Data for this exercise:
++++++++

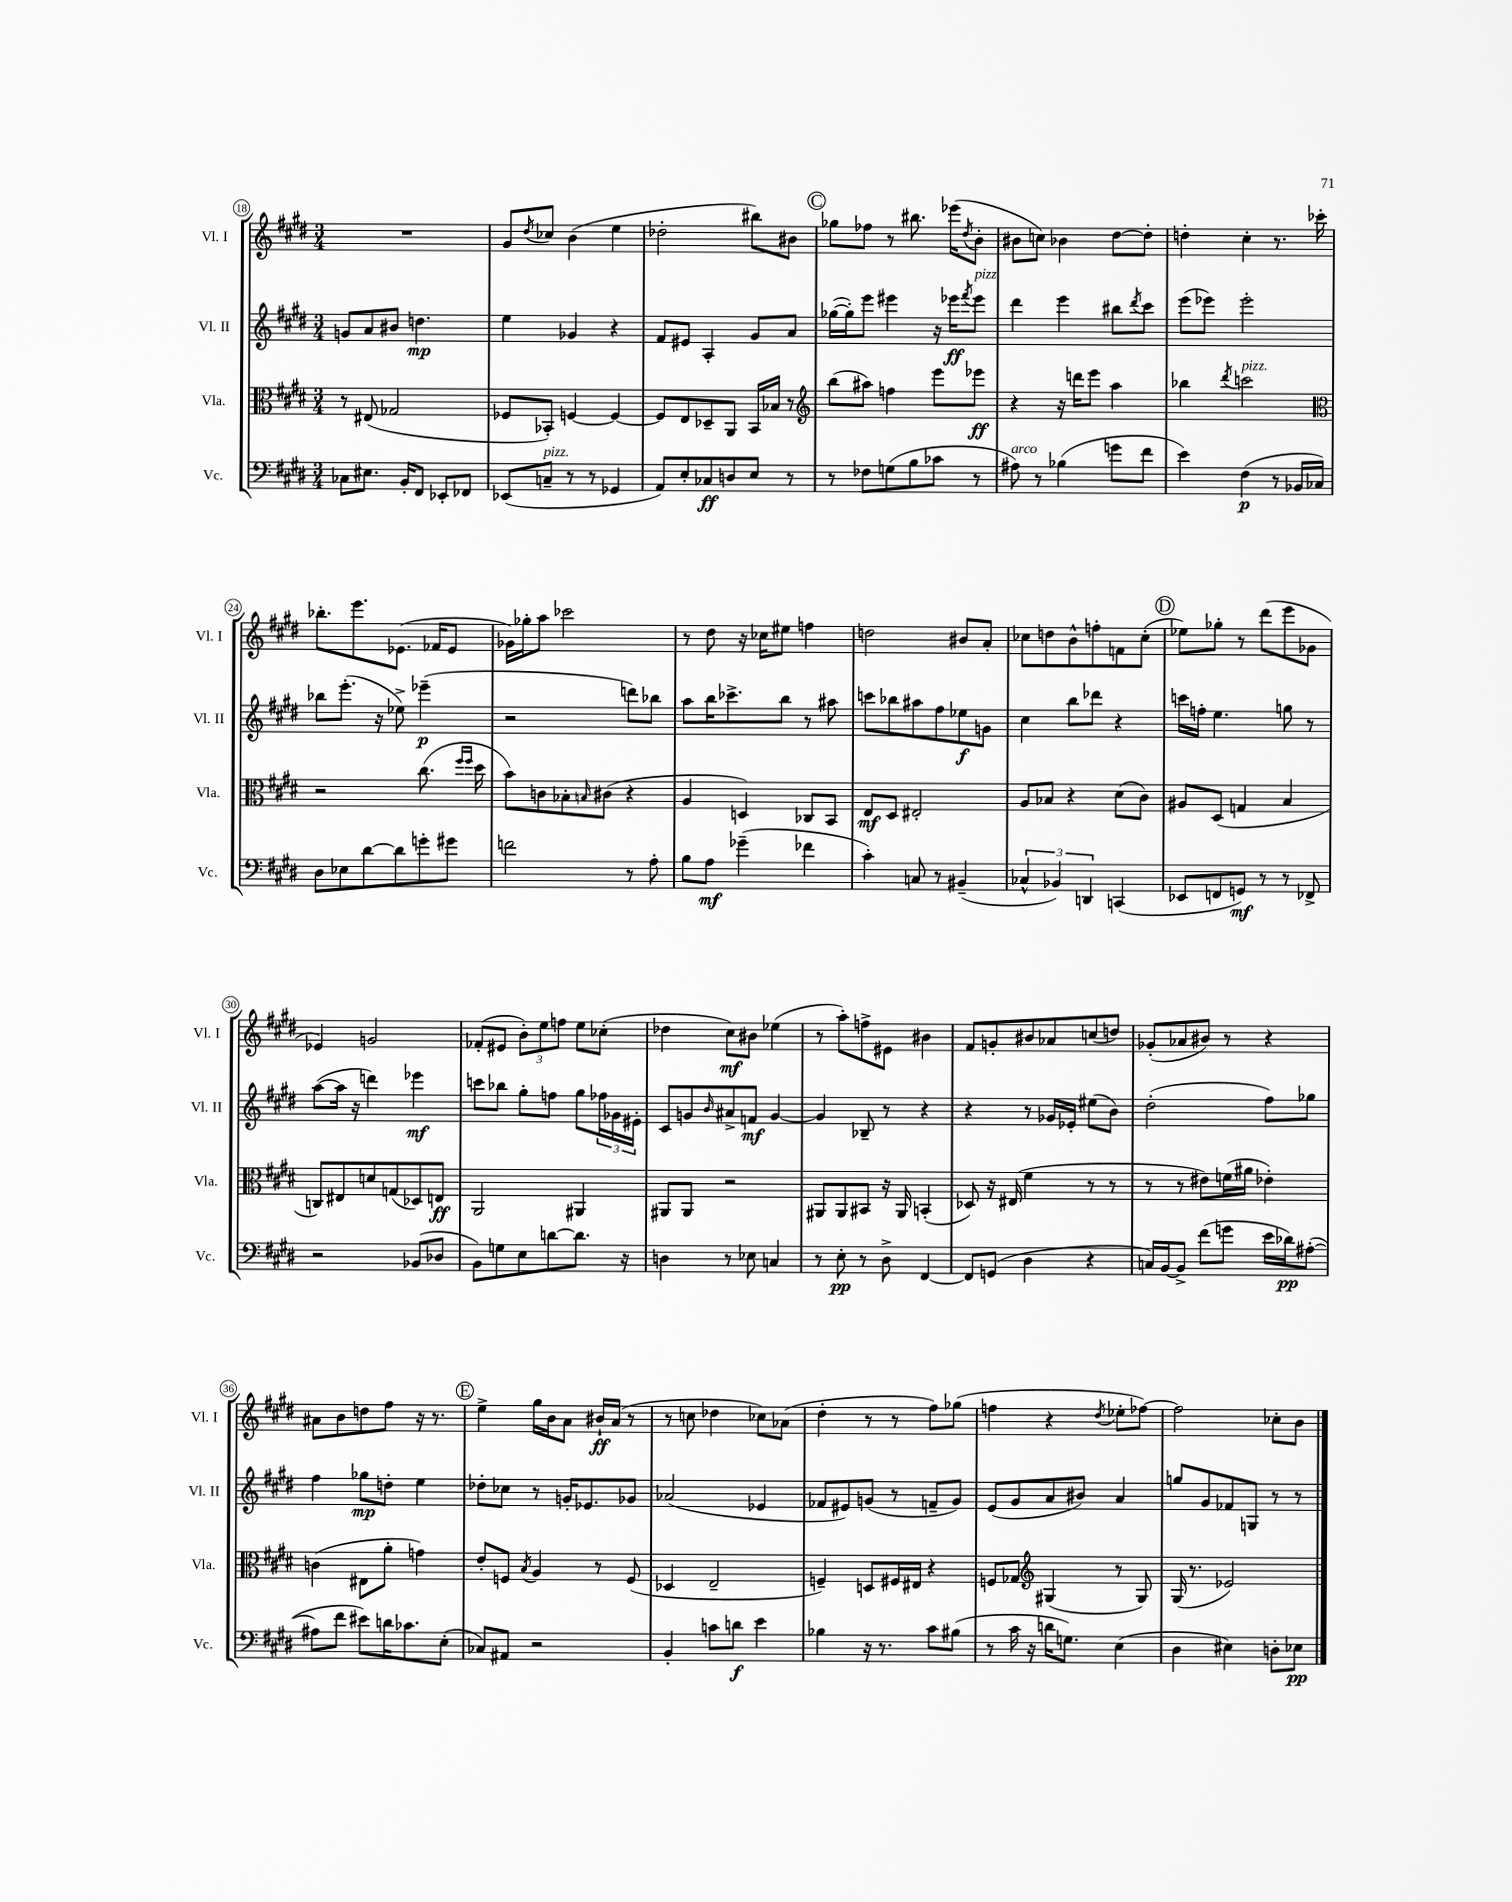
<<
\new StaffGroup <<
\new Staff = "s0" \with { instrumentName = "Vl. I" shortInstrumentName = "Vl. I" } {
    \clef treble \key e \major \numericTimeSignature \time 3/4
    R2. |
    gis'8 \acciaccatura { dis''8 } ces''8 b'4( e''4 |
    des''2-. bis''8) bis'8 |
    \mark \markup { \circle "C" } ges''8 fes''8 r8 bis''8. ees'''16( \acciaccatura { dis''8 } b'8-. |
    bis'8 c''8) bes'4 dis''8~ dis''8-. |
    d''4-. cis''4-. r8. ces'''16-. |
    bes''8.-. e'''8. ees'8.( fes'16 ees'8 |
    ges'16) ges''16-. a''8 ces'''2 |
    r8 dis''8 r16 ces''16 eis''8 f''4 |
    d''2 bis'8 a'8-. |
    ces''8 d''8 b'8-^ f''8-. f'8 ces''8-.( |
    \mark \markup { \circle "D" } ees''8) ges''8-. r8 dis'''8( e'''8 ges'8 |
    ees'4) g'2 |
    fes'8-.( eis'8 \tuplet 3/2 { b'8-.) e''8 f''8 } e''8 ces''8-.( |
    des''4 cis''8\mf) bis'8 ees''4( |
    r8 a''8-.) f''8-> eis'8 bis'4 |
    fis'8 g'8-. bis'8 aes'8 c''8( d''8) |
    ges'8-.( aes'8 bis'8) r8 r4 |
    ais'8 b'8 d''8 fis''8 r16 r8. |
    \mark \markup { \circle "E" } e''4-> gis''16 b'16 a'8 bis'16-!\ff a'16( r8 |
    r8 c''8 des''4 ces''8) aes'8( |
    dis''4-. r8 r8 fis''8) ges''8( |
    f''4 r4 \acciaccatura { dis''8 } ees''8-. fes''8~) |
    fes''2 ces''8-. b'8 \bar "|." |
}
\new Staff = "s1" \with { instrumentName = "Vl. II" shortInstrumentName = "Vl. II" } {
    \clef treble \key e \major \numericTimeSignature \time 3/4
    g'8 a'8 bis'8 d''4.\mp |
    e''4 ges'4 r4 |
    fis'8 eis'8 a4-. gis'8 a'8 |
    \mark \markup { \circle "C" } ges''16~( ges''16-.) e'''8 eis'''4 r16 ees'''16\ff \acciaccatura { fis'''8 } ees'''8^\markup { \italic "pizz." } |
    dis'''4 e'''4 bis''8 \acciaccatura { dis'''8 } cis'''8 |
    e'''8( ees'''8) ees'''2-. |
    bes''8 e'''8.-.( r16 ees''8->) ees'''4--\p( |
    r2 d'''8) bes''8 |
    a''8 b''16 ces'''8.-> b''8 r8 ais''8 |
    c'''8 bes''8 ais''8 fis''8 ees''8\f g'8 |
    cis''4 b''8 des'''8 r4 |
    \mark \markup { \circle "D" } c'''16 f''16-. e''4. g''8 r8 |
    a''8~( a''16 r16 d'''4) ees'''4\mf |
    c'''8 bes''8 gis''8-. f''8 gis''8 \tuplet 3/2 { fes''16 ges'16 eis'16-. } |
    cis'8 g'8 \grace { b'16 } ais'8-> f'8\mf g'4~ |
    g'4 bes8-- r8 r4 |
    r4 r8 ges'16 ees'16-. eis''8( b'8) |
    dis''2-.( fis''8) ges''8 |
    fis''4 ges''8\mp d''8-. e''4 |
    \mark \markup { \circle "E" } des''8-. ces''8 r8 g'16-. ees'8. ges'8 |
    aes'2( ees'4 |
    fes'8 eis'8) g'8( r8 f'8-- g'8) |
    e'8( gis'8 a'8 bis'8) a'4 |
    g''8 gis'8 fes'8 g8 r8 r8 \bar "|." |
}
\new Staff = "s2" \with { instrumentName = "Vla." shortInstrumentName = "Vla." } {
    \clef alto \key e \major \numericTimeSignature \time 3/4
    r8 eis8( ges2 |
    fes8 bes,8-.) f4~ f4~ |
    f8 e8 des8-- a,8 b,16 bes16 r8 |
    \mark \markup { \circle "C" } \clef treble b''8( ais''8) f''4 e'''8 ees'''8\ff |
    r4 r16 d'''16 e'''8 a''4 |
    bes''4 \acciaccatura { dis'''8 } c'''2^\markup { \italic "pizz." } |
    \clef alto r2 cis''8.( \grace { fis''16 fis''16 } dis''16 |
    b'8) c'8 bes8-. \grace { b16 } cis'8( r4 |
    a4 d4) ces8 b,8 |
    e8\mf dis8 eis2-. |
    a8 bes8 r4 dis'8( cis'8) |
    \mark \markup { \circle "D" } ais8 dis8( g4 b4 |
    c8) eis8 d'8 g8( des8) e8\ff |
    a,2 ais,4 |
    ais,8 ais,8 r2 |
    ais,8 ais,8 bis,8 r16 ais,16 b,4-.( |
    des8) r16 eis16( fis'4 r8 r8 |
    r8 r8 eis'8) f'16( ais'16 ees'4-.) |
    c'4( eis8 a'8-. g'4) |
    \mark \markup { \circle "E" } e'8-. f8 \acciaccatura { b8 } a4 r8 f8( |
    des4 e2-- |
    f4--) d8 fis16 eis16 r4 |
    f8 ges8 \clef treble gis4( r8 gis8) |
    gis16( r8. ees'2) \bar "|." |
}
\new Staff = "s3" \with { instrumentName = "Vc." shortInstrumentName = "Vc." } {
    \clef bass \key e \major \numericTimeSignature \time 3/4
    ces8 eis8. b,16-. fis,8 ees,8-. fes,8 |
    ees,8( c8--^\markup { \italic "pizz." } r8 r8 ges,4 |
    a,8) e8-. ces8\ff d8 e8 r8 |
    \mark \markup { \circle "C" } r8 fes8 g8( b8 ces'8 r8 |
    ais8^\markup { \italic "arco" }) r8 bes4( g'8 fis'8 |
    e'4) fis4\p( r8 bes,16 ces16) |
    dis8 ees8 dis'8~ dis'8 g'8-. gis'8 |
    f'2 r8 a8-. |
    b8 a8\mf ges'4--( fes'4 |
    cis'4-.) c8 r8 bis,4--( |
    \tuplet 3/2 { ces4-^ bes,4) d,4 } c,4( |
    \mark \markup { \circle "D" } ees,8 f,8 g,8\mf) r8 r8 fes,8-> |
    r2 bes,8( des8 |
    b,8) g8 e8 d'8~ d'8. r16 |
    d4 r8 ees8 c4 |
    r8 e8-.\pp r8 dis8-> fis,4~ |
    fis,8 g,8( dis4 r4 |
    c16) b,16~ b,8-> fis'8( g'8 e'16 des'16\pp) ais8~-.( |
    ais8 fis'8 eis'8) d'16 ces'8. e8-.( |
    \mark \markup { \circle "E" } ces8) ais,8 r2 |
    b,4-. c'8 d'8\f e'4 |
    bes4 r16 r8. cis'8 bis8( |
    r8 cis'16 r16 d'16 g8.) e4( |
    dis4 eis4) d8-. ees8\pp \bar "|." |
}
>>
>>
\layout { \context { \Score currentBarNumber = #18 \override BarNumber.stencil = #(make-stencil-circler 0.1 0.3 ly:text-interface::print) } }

++++++++

Goal of the exercise: Which rows contain the word "time"? Pick out each one and copy it in full.

Response to the exercise:
    \clef treble \key e \major \numericTimeSignature \time 3/4
    \clef treble \key e \major \numericTimeSignature \time 3/4
    \clef alto \key e \major \numericTimeSignature \time 3/4
    \clef bass \key e \major \numericTimeSignature \time 3/4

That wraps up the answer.